** Begin **

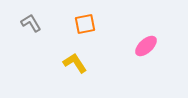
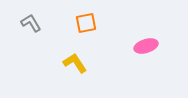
orange square: moved 1 px right, 1 px up
pink ellipse: rotated 25 degrees clockwise
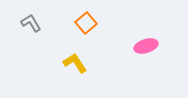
orange square: rotated 30 degrees counterclockwise
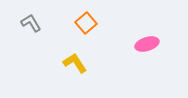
pink ellipse: moved 1 px right, 2 px up
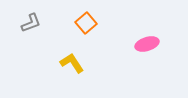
gray L-shape: rotated 100 degrees clockwise
yellow L-shape: moved 3 px left
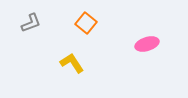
orange square: rotated 10 degrees counterclockwise
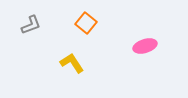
gray L-shape: moved 2 px down
pink ellipse: moved 2 px left, 2 px down
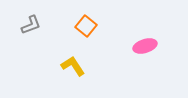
orange square: moved 3 px down
yellow L-shape: moved 1 px right, 3 px down
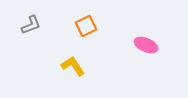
orange square: rotated 25 degrees clockwise
pink ellipse: moved 1 px right, 1 px up; rotated 40 degrees clockwise
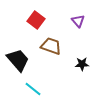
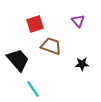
red square: moved 1 px left, 4 px down; rotated 36 degrees clockwise
cyan line: rotated 18 degrees clockwise
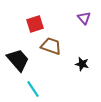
purple triangle: moved 6 px right, 3 px up
black star: rotated 16 degrees clockwise
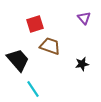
brown trapezoid: moved 1 px left
black star: rotated 24 degrees counterclockwise
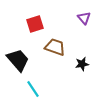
brown trapezoid: moved 5 px right, 1 px down
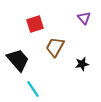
brown trapezoid: rotated 80 degrees counterclockwise
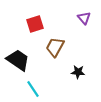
black trapezoid: rotated 15 degrees counterclockwise
black star: moved 4 px left, 8 px down; rotated 16 degrees clockwise
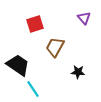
black trapezoid: moved 5 px down
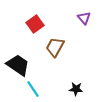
red square: rotated 18 degrees counterclockwise
black star: moved 2 px left, 17 px down
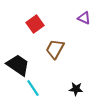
purple triangle: rotated 24 degrees counterclockwise
brown trapezoid: moved 2 px down
cyan line: moved 1 px up
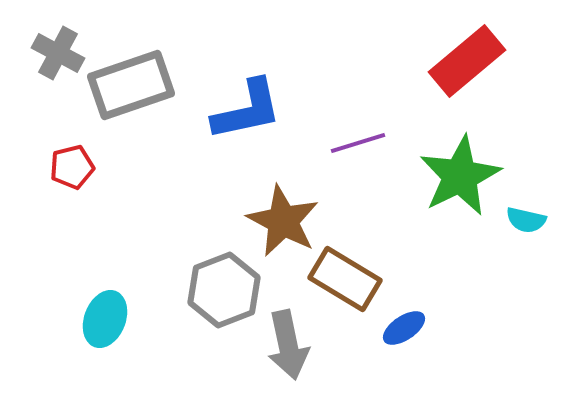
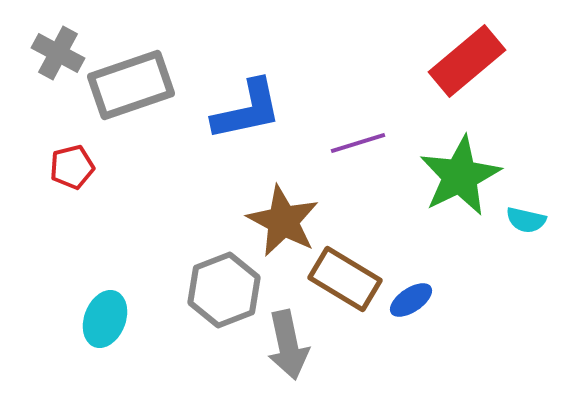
blue ellipse: moved 7 px right, 28 px up
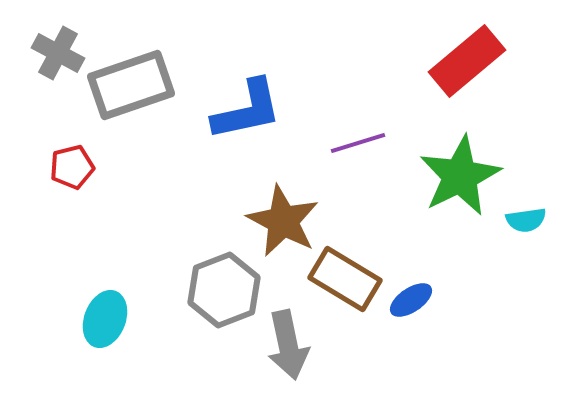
cyan semicircle: rotated 21 degrees counterclockwise
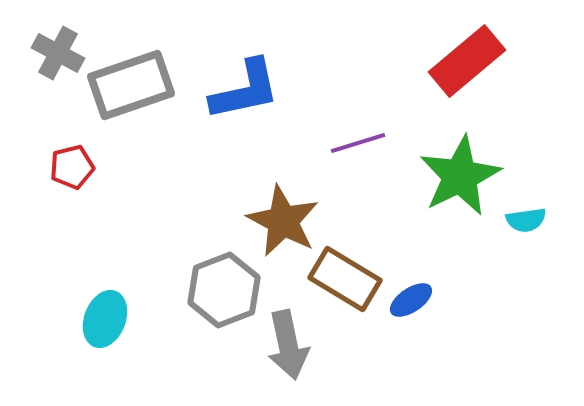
blue L-shape: moved 2 px left, 20 px up
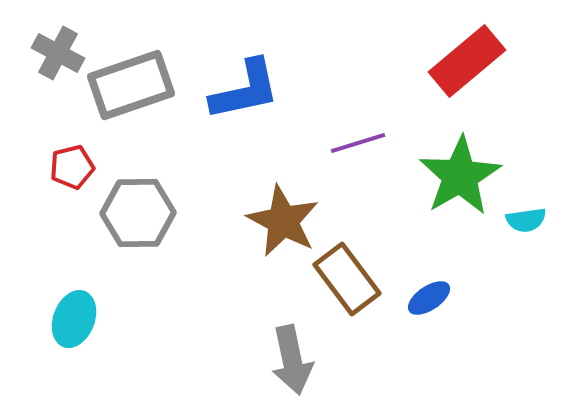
green star: rotated 4 degrees counterclockwise
brown rectangle: moved 2 px right; rotated 22 degrees clockwise
gray hexagon: moved 86 px left, 77 px up; rotated 20 degrees clockwise
blue ellipse: moved 18 px right, 2 px up
cyan ellipse: moved 31 px left
gray arrow: moved 4 px right, 15 px down
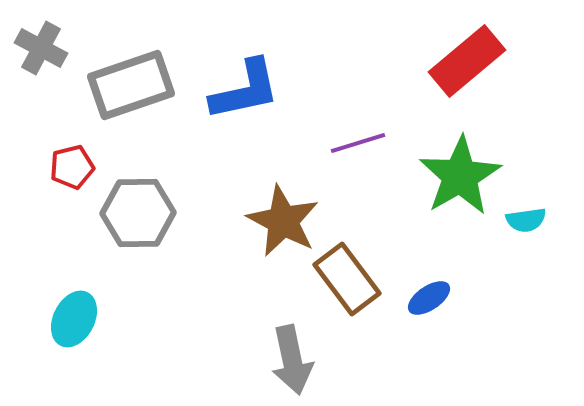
gray cross: moved 17 px left, 5 px up
cyan ellipse: rotated 6 degrees clockwise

** End **

Could you give every line of the material above as a JSON list of strings, one string per line, with blank lines dropped and the pictures left out?

REPLY TO THE EXERCISE:
[
  "orange square: moved 1 px right, 1 px up",
  "pink ellipse: rotated 25 degrees clockwise",
  "orange square: rotated 30 degrees counterclockwise",
  "pink ellipse: moved 1 px right, 2 px up",
  "gray L-shape: rotated 100 degrees clockwise",
  "yellow L-shape: moved 3 px left",
  "orange square: rotated 10 degrees counterclockwise",
  "gray L-shape: moved 2 px down",
  "pink ellipse: moved 2 px left, 2 px down",
  "orange square: moved 3 px down",
  "yellow L-shape: moved 1 px right, 3 px down",
  "orange square: rotated 25 degrees clockwise",
  "pink ellipse: moved 1 px right, 1 px up; rotated 40 degrees clockwise",
  "red square: moved 1 px left, 4 px down; rotated 36 degrees clockwise",
  "cyan line: rotated 18 degrees clockwise",
  "purple triangle: moved 6 px right, 3 px up",
  "black star: rotated 16 degrees clockwise",
  "brown trapezoid: moved 1 px left",
  "black star: rotated 24 degrees counterclockwise",
  "brown trapezoid: moved 5 px right, 1 px down",
  "brown trapezoid: rotated 80 degrees counterclockwise",
  "black trapezoid: rotated 15 degrees counterclockwise",
  "black star: moved 4 px left, 8 px down; rotated 16 degrees clockwise",
  "black trapezoid: moved 5 px down",
  "red square: rotated 18 degrees counterclockwise",
  "black star: moved 2 px left, 17 px down",
  "purple triangle: rotated 24 degrees counterclockwise",
  "brown trapezoid: moved 2 px down",
  "cyan line: moved 1 px up",
  "blue ellipse: moved 7 px right, 28 px up",
  "cyan semicircle: rotated 21 degrees counterclockwise",
  "blue L-shape: moved 2 px left, 20 px up",
  "green star: rotated 4 degrees counterclockwise",
  "brown rectangle: moved 2 px right; rotated 22 degrees clockwise",
  "gray hexagon: moved 86 px left, 77 px up; rotated 20 degrees clockwise",
  "blue ellipse: moved 18 px right, 2 px up",
  "cyan ellipse: moved 31 px left",
  "gray arrow: moved 4 px right, 15 px down",
  "gray cross: moved 17 px left, 5 px up",
  "cyan ellipse: rotated 6 degrees clockwise"
]